- **WHAT TO PRODUCE**: Once the line containing "TP1: test point (DIR) -> none" appears, output it and each remaining line of the records below exactly, with no pictures and nothing more.

+ + +

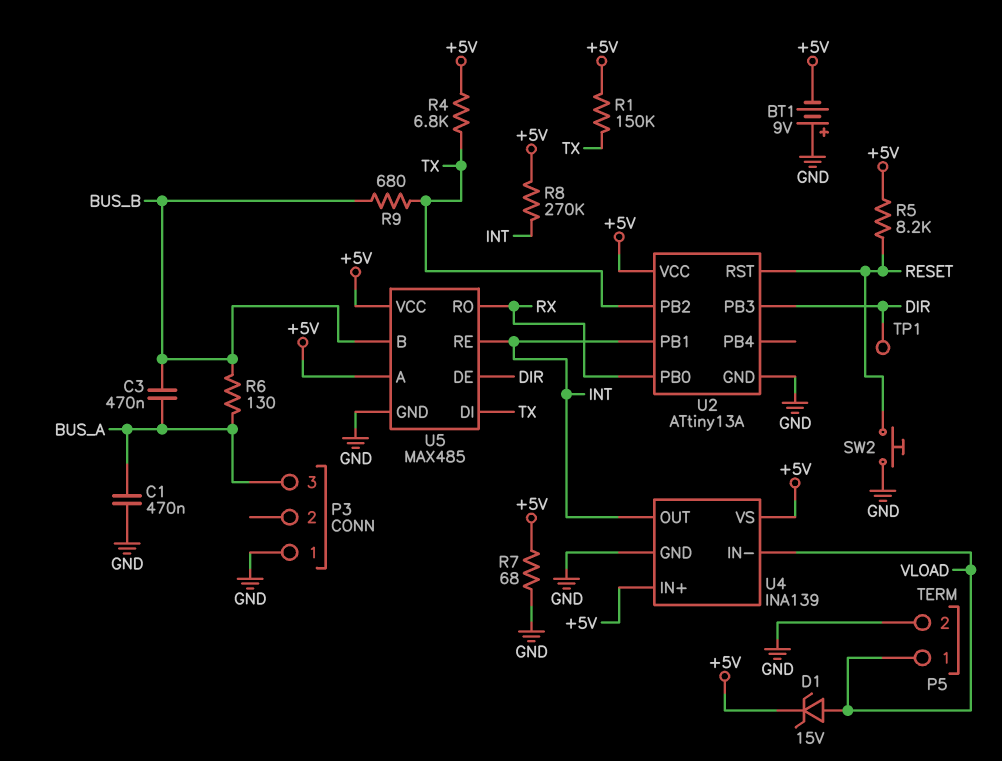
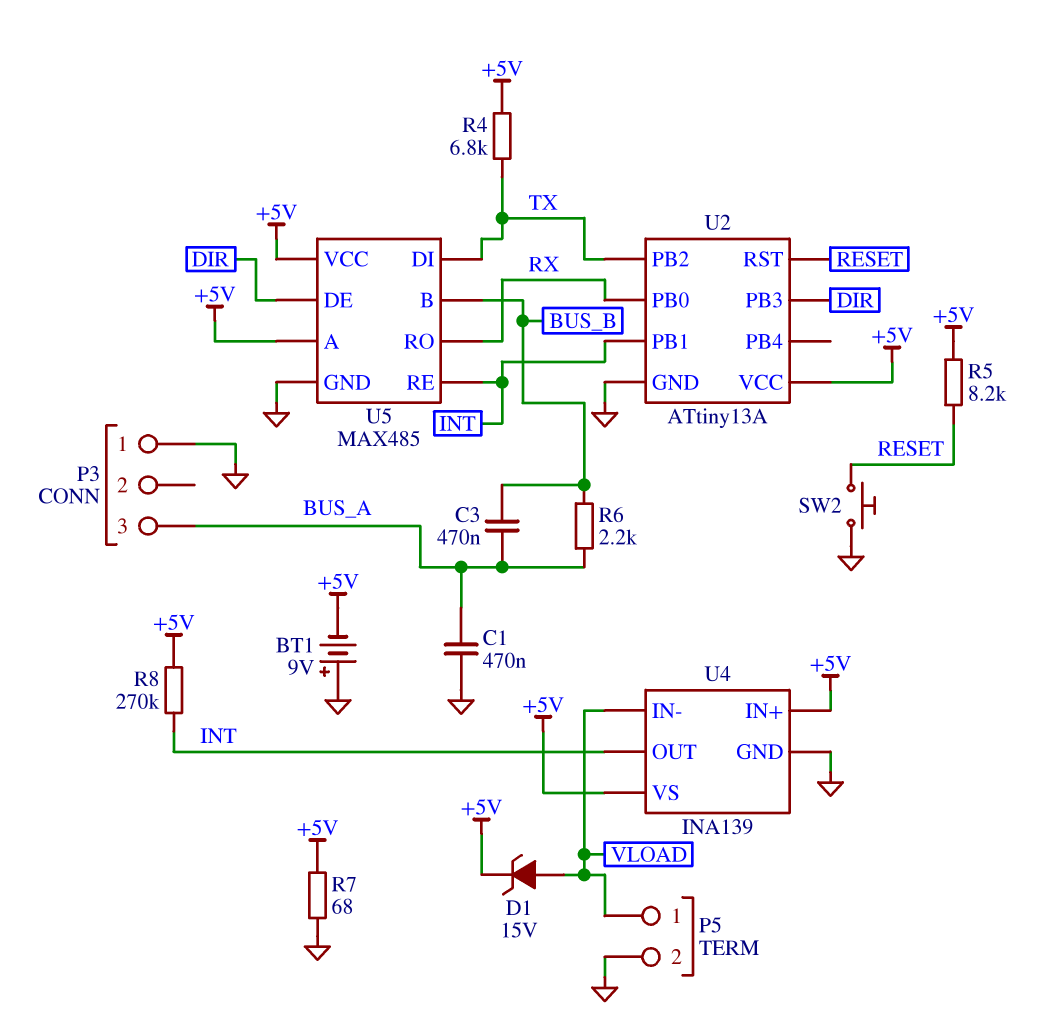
R1: 150k (+5V, TX) -> none
R6: 130 (BUS_A, BUS_B) -> 2.2k (BUS_A, BUS_B)
R9: 680 (BUS_B, TX) -> none
TP1: test point (DIR) -> none

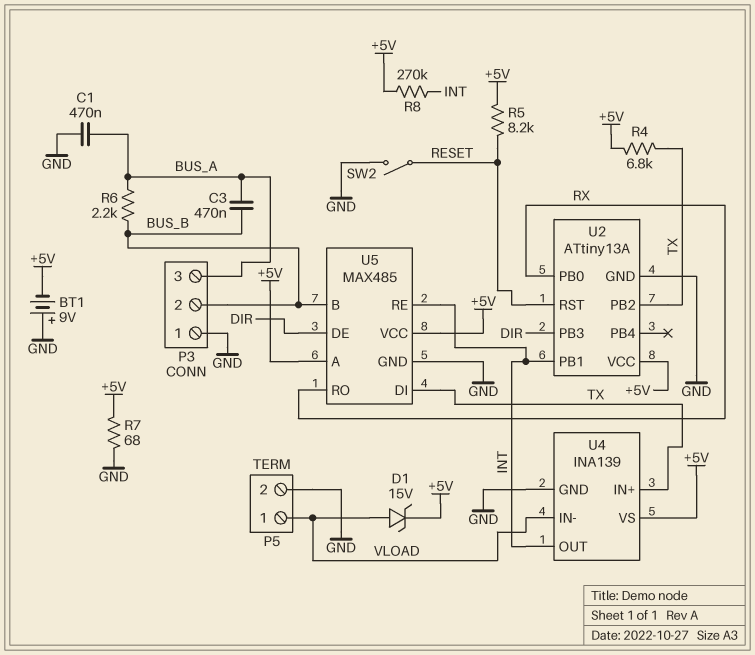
P3 pin 2: none -> BUS_B
SW2: button (GND, RESET) -> switch (GND, RESET)
U4 pin IN+: +5V -> TX

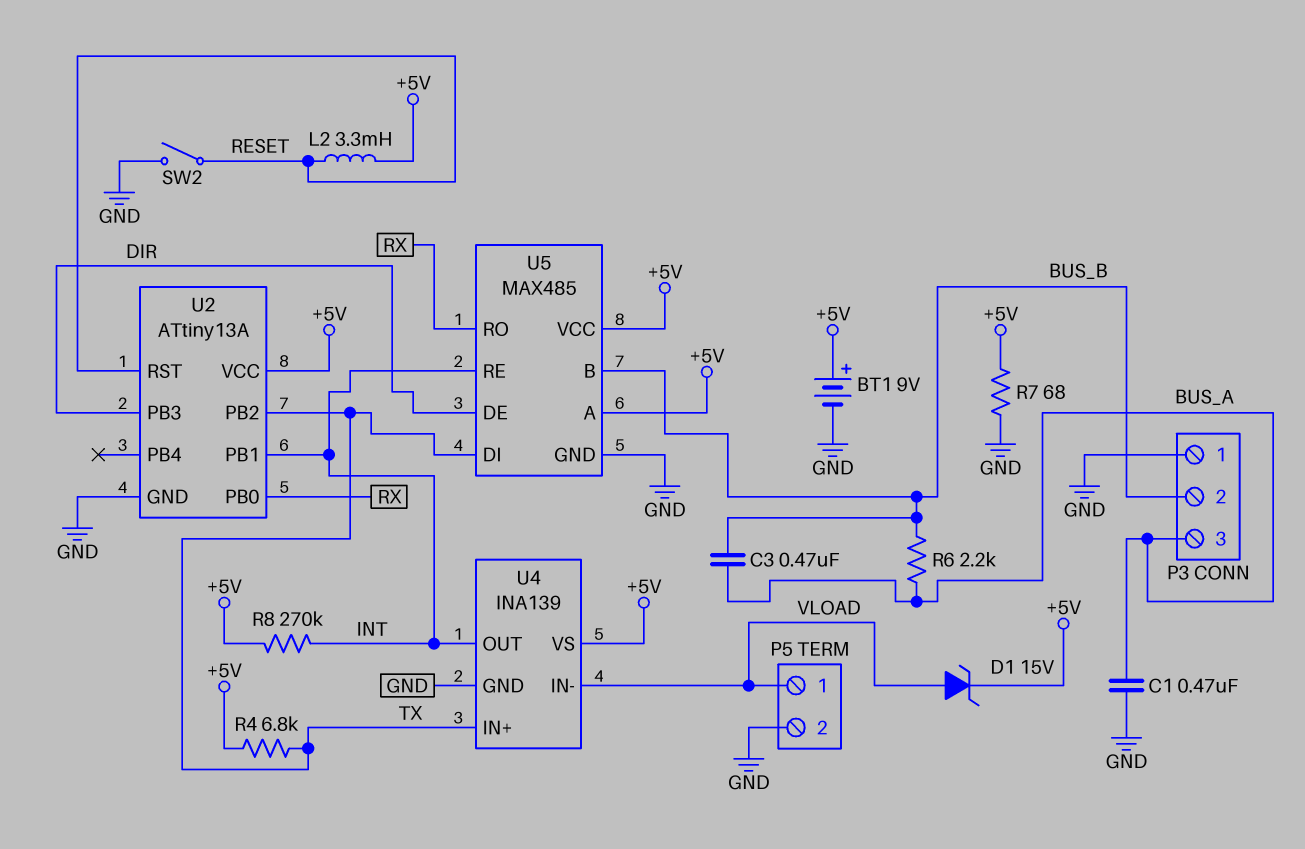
BT1: 9V (plus GND, minus +5V) -> 9V (plus +5V, minus GND)
L2: none -> 3.3mH (+5V, RESET)
R5: 8.2k (+5V, RESET) -> none

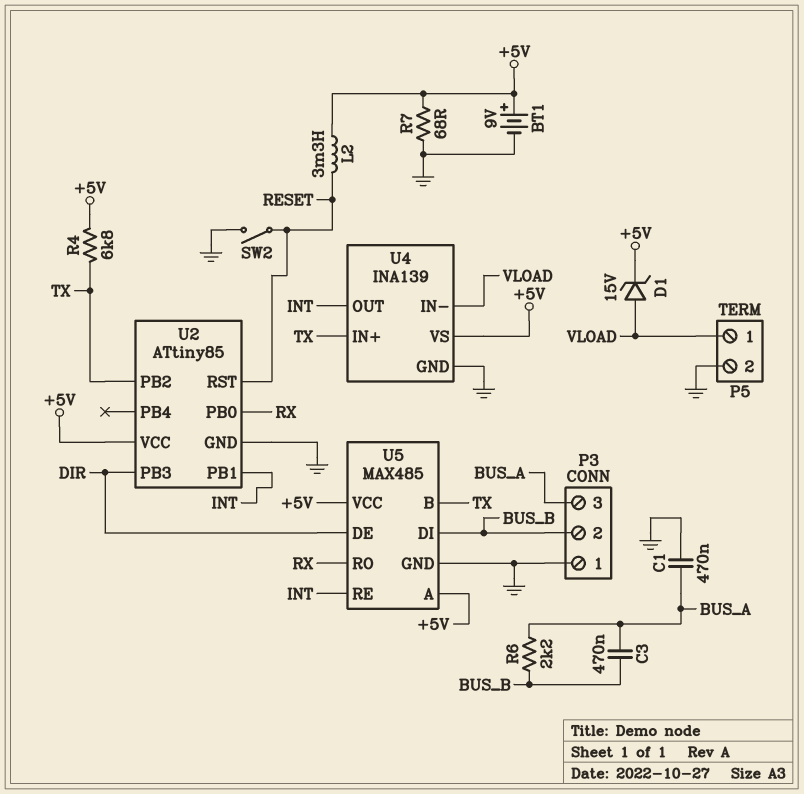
R8: 270k (+5V, INT) -> none
U2: ATtiny13A -> ATtiny85
U5 pin B: BUS_B -> TX
U5 pin DI: TX -> BUS_B

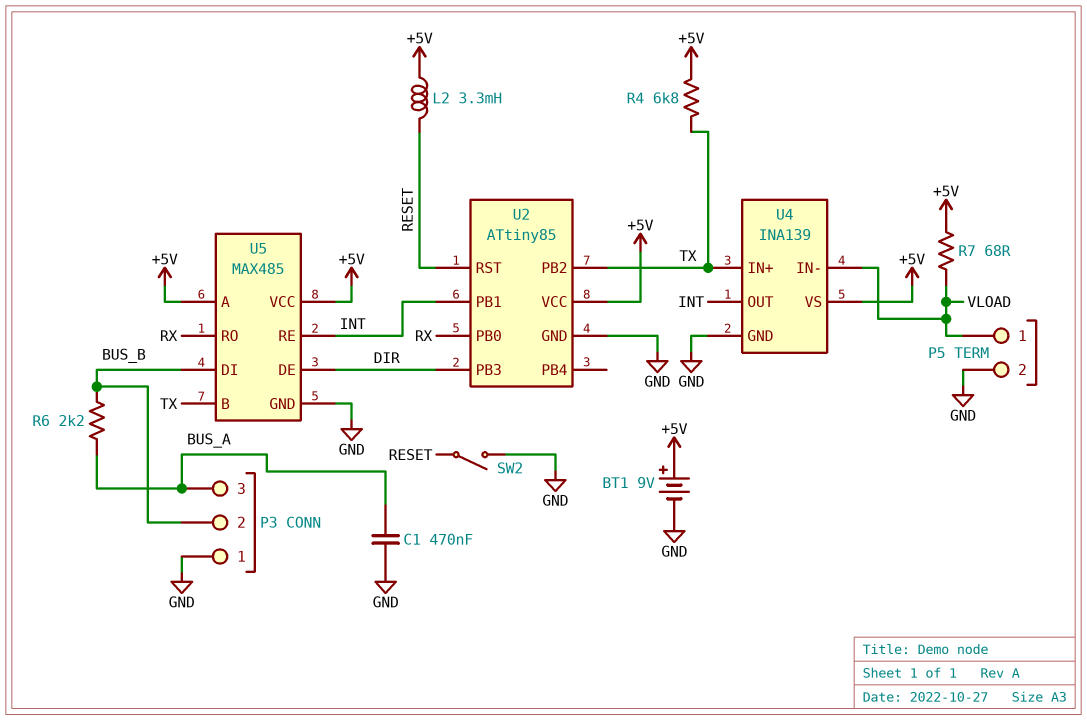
C3: 470nF (BUS_A, BUS_B) -> none
D1: zener 15V (A VLOAD, K +5V) -> none
R7: 68 (+5V, GND) -> 68 (+5V, VLOAD)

+ + +

- **SOLUTION**:
TP1: test point (DIR) -> none

P3 pin 2: none -> BUS_B
SW2: button (GND, RESET) -> switch (GND, RESET)
U4 pin IN+: +5V -> TX

BT1: 9V (plus GND, minus +5V) -> 9V (plus +5V, minus GND)
L2: none -> 3.3mH (+5V, RESET)
R5: 8.2k (+5V, RESET) -> none

R8: 270k (+5V, INT) -> none
U2: ATtiny13A -> ATtiny85
U5 pin B: BUS_B -> TX
U5 pin DI: TX -> BUS_B

C3: 470nF (BUS_A, BUS_B) -> none
D1: zener 15V (A VLOAD, K +5V) -> none
R7: 68 (+5V, GND) -> 68 (+5V, VLOAD)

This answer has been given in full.